## DIRECTIVE
Among the entries that follow, find every line with the word "plate" and copy it.

## THE RECORDS

>>>>>

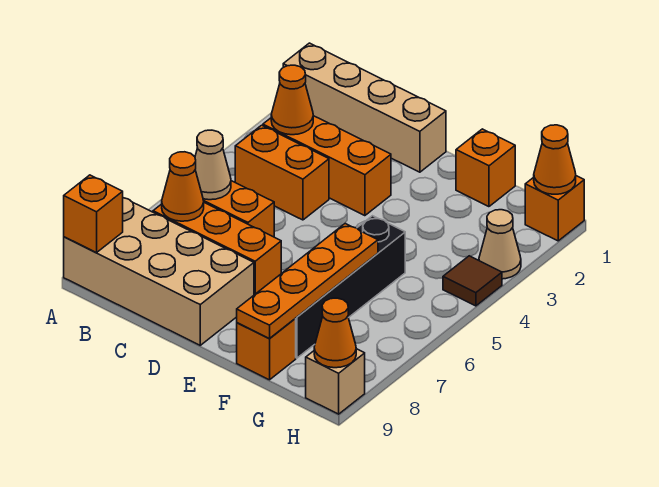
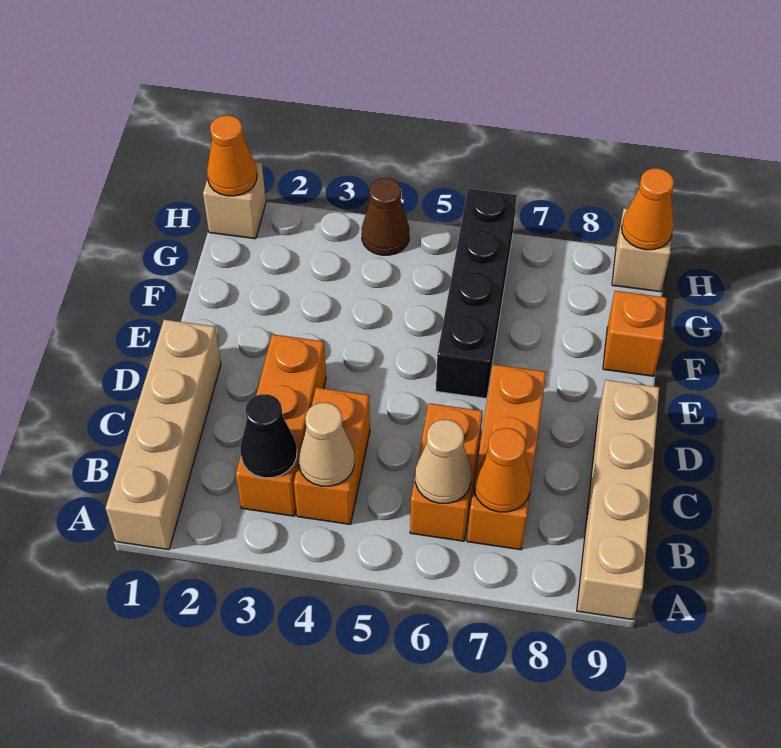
tan 2x4 brick [64,198,254,345] -> tan 1x4 brick [577,380,659,620]
orange 1x1 brick [64,175,123,253] -> none
orange 1x1 cone [271,65,313,135] -> black 1x1 cone [240,394,297,478]
orange 1x1 brick [456,129,515,207] -> none
black 1x4 brick [296,216,405,358] -> black 1x4 brick turned to [436,189,517,399]
orange 1x4 plate [237,224,378,339] -> none
orange 1x1 brick [525,176,584,241] -> tan 1x1 brick [203,162,266,239]
tan 1x1 cone [479,210,521,279] -> tan 1x1 cone moved to [298,403,354,486]
brown 1x1 tile [443,256,502,306] -> brown 1x1 cone [362,178,409,255]

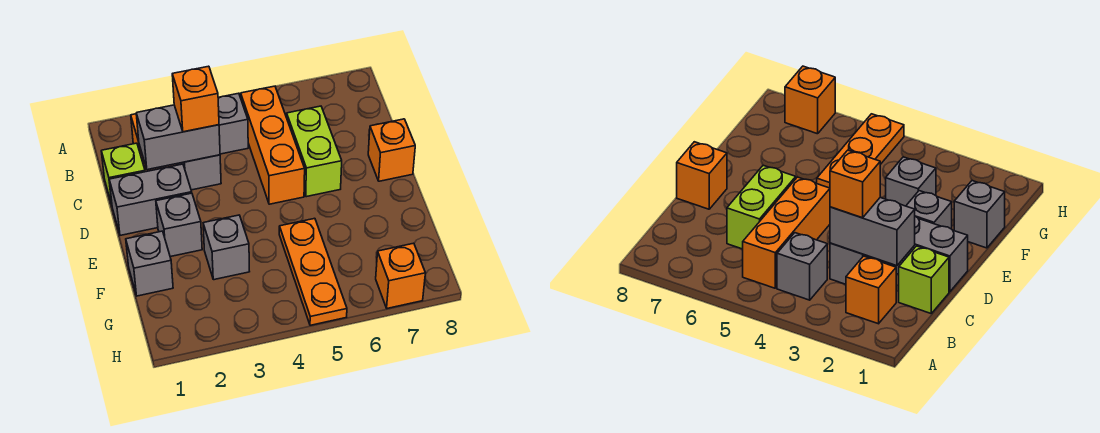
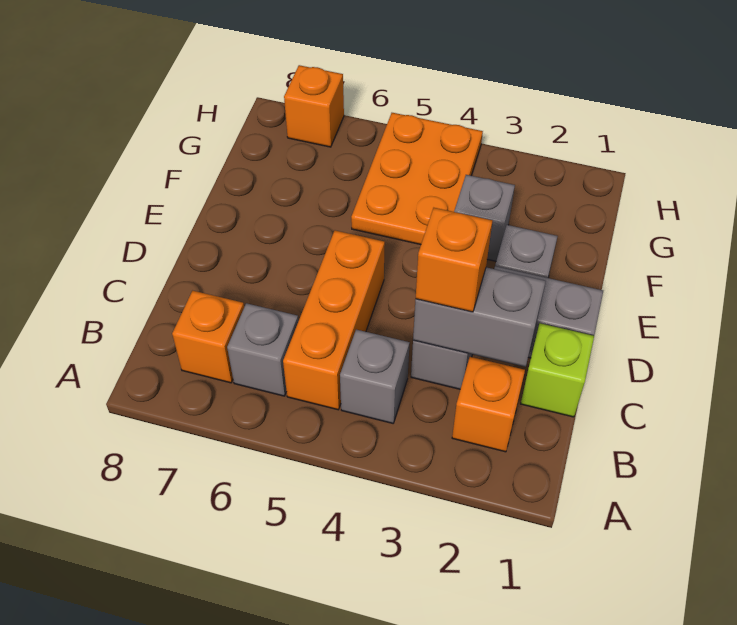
lime 1x2 brick [287,106,342,197] -> none
orange 1x1 brick [368,119,415,181] -> orange 1x1 brick moved to [172,291,244,383]
grey 1x1 brick [126,231,173,296] -> grey 1x1 brick moved to [227,303,298,396]
orange 1x3 plate [279,218,347,325] -> orange 2x3 plate [351,113,483,245]

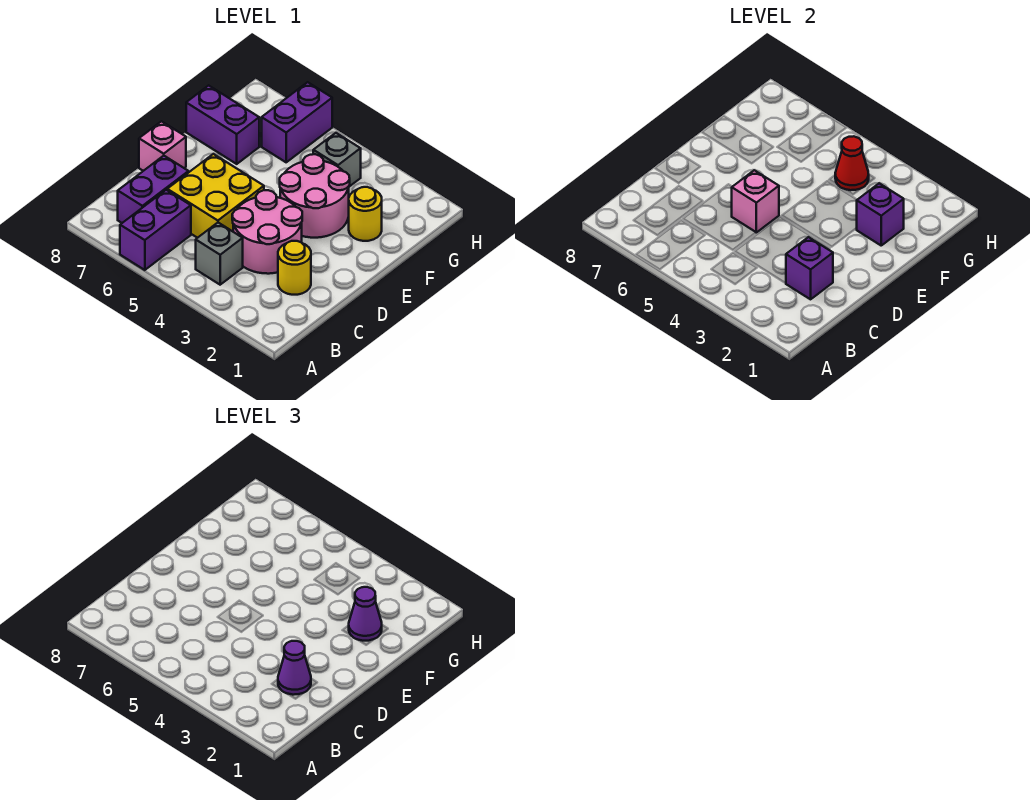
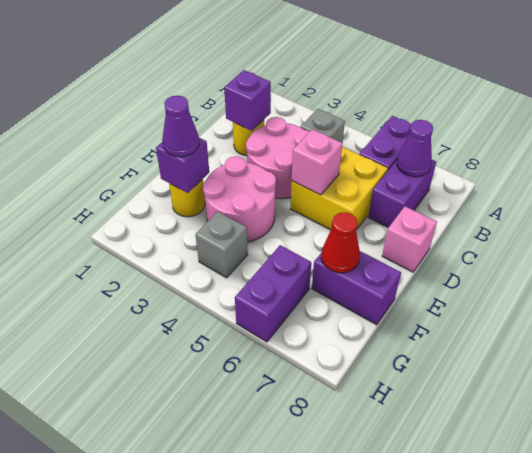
purple 1x1 cone [278,641,311,695] -> purple 1x1 cone moved to [397,120,433,177]
red 1x1 cone [835,136,869,190] -> red 1x1 cone moved to [321,212,360,273]

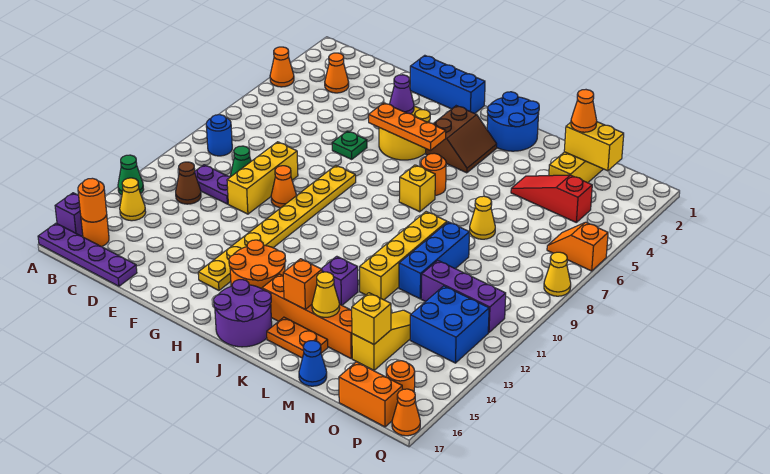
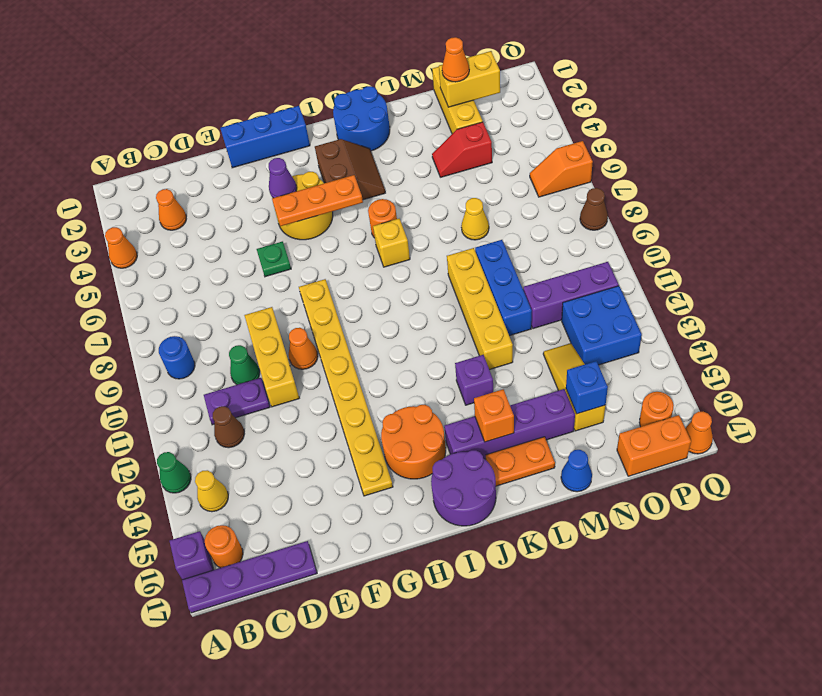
orange 1x1 round brick [78,178,107,222] -> none
orange 1x4 brick [262,274,352,358] -> purple 1x4 brick [444,389,575,459]
yellow 1x1 cone [312,272,340,317] -> none
red 1x3 slope [511,175,592,222] -> red 1x2 slope [432,122,492,177]
yellow 1x1 brick [352,293,391,344] -> blue 1x1 brick [566,361,608,414]
yellow 1x1 cone [544,252,571,296] -> brown 1x1 cone [580,188,608,230]

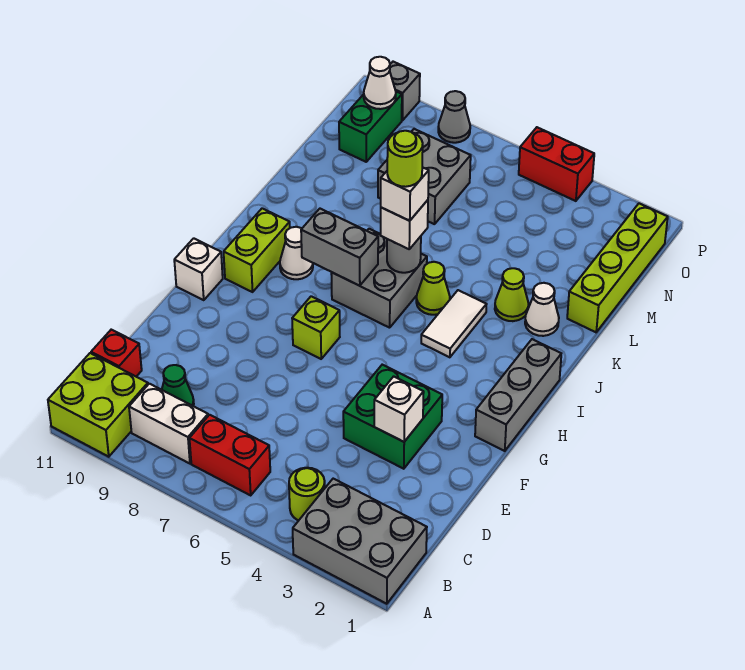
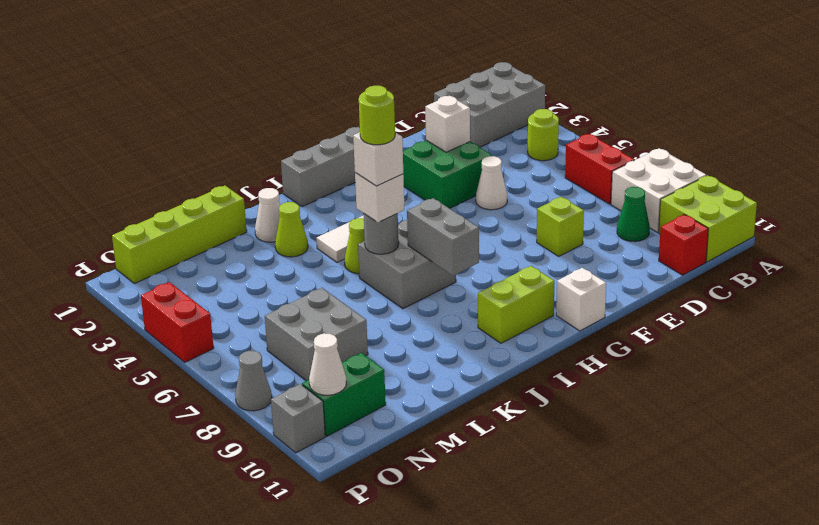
grey 2x3 brick [293,479,427,604] -> grey 2x3 brick turned to [434,62,545,147]
white 1x2 brick [129,384,208,464] -> white 2x2 brick [611,148,706,232]
lime 1x1 brick [292,296,340,359] -> lime 1x1 brick moved to [537,197,584,256]
white 1x1 cone [280,227,313,279] -> white 1x1 cone moved to [476,156,507,210]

<<<<<

## EXERCISE SOLUTION
orange 1x4 plate [237,224,378,339] -> none
orange 1x3 plate [279,218,347,325] -> orange 2x3 plate [351,113,483,245]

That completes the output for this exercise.